- Raw data
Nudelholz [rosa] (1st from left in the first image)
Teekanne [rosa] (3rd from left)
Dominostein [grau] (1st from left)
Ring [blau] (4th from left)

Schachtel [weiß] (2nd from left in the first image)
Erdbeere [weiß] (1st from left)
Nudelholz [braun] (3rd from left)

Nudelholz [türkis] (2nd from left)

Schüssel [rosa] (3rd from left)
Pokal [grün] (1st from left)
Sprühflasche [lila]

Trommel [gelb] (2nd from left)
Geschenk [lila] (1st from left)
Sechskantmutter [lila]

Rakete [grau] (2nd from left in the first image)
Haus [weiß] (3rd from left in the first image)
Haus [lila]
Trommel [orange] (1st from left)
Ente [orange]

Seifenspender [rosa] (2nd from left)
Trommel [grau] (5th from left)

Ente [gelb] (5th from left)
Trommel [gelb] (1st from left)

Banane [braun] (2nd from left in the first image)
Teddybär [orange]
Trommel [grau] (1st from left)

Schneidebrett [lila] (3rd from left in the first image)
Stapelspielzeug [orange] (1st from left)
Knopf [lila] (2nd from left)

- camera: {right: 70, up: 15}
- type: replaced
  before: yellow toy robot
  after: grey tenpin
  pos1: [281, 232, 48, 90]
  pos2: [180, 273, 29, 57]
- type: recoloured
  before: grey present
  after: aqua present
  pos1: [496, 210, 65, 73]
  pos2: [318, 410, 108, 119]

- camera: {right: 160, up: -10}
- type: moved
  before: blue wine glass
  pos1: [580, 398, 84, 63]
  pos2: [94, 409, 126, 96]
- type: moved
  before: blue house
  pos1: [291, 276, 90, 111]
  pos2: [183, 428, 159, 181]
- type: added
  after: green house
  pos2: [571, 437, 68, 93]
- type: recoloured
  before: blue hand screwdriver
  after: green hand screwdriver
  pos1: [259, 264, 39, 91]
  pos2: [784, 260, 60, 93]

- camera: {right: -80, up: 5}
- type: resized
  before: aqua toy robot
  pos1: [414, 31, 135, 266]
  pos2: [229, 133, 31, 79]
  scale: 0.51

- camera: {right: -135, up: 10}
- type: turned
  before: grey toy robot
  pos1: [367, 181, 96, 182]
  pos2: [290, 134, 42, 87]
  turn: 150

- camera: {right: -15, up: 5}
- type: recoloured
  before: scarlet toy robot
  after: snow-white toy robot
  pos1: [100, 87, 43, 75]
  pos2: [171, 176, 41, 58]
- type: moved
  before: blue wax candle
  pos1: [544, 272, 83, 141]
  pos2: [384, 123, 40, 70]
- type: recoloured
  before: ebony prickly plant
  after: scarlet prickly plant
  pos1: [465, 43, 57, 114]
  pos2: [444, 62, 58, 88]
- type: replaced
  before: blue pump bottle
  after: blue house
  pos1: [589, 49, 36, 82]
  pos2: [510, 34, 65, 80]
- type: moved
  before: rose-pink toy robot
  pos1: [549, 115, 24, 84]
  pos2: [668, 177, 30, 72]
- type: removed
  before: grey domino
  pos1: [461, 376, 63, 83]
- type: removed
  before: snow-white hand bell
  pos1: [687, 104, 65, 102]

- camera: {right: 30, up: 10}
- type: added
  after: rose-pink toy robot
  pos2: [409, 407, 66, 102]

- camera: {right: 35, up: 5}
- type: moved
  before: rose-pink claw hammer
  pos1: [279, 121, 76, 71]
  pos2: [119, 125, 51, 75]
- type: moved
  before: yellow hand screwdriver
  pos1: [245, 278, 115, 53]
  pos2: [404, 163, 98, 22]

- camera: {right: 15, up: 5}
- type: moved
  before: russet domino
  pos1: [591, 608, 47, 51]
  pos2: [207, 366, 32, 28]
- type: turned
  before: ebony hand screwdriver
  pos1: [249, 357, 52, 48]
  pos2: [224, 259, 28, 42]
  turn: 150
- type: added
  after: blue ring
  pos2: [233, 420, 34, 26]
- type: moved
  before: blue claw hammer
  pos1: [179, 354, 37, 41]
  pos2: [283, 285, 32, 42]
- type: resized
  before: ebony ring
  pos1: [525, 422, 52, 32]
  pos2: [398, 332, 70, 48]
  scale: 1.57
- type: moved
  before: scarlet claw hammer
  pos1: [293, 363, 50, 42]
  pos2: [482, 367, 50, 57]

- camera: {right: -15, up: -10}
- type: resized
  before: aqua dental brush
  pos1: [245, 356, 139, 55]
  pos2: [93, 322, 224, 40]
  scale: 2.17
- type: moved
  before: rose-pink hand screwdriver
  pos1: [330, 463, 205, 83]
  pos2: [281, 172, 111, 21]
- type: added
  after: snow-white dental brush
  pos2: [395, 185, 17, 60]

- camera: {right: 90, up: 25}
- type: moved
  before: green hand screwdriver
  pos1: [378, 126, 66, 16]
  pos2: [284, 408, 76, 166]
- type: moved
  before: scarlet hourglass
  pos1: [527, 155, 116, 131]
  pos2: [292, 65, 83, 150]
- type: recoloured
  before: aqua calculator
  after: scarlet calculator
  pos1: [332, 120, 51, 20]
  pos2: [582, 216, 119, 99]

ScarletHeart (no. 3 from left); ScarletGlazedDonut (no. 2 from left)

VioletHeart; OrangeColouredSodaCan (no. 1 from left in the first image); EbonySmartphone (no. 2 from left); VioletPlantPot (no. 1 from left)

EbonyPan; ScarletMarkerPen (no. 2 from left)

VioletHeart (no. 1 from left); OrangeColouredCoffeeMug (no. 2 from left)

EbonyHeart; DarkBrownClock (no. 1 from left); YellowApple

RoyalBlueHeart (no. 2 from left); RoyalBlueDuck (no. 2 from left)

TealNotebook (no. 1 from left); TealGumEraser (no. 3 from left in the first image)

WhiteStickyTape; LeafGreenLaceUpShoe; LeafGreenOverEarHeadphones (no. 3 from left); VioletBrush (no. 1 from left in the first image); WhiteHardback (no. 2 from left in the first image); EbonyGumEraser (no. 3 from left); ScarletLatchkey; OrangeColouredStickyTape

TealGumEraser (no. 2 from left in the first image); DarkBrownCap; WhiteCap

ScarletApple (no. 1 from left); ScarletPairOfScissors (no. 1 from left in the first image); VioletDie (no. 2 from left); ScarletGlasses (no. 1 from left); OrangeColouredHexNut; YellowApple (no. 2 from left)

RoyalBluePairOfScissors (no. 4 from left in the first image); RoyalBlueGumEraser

- What you will do
Go through the data above and find the lines with the word "dental". Copy each of those lines.

- Answer space
  before: aqua dental brush
  after: snow-white dental brush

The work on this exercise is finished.